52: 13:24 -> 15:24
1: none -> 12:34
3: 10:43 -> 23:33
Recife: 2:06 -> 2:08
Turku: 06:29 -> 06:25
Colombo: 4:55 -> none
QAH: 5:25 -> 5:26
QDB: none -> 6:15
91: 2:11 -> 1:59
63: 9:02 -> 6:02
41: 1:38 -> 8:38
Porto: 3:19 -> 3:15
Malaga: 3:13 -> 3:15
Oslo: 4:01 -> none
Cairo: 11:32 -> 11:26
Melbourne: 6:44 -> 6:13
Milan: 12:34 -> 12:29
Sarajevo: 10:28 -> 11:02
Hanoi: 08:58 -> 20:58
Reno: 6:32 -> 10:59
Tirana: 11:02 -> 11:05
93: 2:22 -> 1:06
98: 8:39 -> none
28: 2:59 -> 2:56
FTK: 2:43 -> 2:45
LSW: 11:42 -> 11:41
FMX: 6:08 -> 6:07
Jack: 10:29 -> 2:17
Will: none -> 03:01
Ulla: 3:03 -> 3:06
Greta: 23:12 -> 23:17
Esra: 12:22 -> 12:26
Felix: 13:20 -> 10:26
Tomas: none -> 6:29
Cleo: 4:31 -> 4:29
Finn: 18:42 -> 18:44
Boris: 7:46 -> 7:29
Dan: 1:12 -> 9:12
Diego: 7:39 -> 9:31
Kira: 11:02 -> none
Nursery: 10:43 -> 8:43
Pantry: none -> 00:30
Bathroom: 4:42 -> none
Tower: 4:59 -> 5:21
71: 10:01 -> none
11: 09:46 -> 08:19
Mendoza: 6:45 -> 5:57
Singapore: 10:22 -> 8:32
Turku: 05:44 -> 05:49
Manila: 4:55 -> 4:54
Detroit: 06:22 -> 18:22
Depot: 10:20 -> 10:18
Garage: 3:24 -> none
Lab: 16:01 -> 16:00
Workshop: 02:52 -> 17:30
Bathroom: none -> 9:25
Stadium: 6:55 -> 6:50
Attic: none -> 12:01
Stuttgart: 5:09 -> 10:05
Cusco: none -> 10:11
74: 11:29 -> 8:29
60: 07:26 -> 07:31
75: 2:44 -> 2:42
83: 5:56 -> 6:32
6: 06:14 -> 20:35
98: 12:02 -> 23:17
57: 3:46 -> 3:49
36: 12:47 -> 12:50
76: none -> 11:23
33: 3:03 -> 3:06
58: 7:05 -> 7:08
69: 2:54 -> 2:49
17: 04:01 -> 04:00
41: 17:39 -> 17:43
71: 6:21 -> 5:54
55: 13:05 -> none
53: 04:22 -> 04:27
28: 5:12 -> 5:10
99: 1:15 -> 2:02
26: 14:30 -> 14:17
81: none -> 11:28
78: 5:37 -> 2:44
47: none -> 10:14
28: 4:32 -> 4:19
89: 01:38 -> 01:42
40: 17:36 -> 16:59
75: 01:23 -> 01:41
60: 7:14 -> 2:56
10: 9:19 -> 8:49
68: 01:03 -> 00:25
---
§ Exercise description
Rewrite the listing above with every "Bathroom" changed to "Washroom", leaving all other text as it is.

§ Right answer
52: 13:24 -> 15:24
1: none -> 12:34
3: 10:43 -> 23:33
Recife: 2:06 -> 2:08
Turku: 06:29 -> 06:25
Colombo: 4:55 -> none
QAH: 5:25 -> 5:26
QDB: none -> 6:15
91: 2:11 -> 1:59
63: 9:02 -> 6:02
41: 1:38 -> 8:38
Porto: 3:19 -> 3:15
Malaga: 3:13 -> 3:15
Oslo: 4:01 -> none
Cairo: 11:32 -> 11:26
Melbourne: 6:44 -> 6:13
Milan: 12:34 -> 12:29
Sarajevo: 10:28 -> 11:02
Hanoi: 08:58 -> 20:58
Reno: 6:32 -> 10:59
Tirana: 11:02 -> 11:05
93: 2:22 -> 1:06
98: 8:39 -> none
28: 2:59 -> 2:56
FTK: 2:43 -> 2:45
LSW: 11:42 -> 11:41
FMX: 6:08 -> 6:07
Jack: 10:29 -> 2:17
Will: none -> 03:01
Ulla: 3:03 -> 3:06
Greta: 23:12 -> 23:17
Esra: 12:22 -> 12:26
Felix: 13:20 -> 10:26
Tomas: none -> 6:29
Cleo: 4:31 -> 4:29
Finn: 18:42 -> 18:44
Boris: 7:46 -> 7:29
Dan: 1:12 -> 9:12
Diego: 7:39 -> 9:31
Kira: 11:02 -> none
Nursery: 10:43 -> 8:43
Pantry: none -> 00:30
Washroom: 4:42 -> none
Tower: 4:59 -> 5:21
71: 10:01 -> none
11: 09:46 -> 08:19
Mendoza: 6:45 -> 5:57
Singapore: 10:22 -> 8:32
Turku: 05:44 -> 05:49
Manila: 4:55 -> 4:54
Detroit: 06:22 -> 18:22
Depot: 10:20 -> 10:18
Garage: 3:24 -> none
Lab: 16:01 -> 16:00
Workshop: 02:52 -> 17:30
Washroom: none -> 9:25
Stadium: 6:55 -> 6:50
Attic: none -> 12:01
Stuttgart: 5:09 -> 10:05
Cusco: none -> 10:11
74: 11:29 -> 8:29
60: 07:26 -> 07:31
75: 2:44 -> 2:42
83: 5:56 -> 6:32
6: 06:14 -> 20:35
98: 12:02 -> 23:17
57: 3:46 -> 3:49
36: 12:47 -> 12:50
76: none -> 11:23
33: 3:03 -> 3:06
58: 7:05 -> 7:08
69: 2:54 -> 2:49
17: 04:01 -> 04:00
41: 17:39 -> 17:43
71: 6:21 -> 5:54
55: 13:05 -> none
53: 04:22 -> 04:27
28: 5:12 -> 5:10
99: 1:15 -> 2:02
26: 14:30 -> 14:17
81: none -> 11:28
78: 5:37 -> 2:44
47: none -> 10:14
28: 4:32 -> 4:19
89: 01:38 -> 01:42
40: 17:36 -> 16:59
75: 01:23 -> 01:41
60: 7:14 -> 2:56
10: 9:19 -> 8:49
68: 01:03 -> 00:25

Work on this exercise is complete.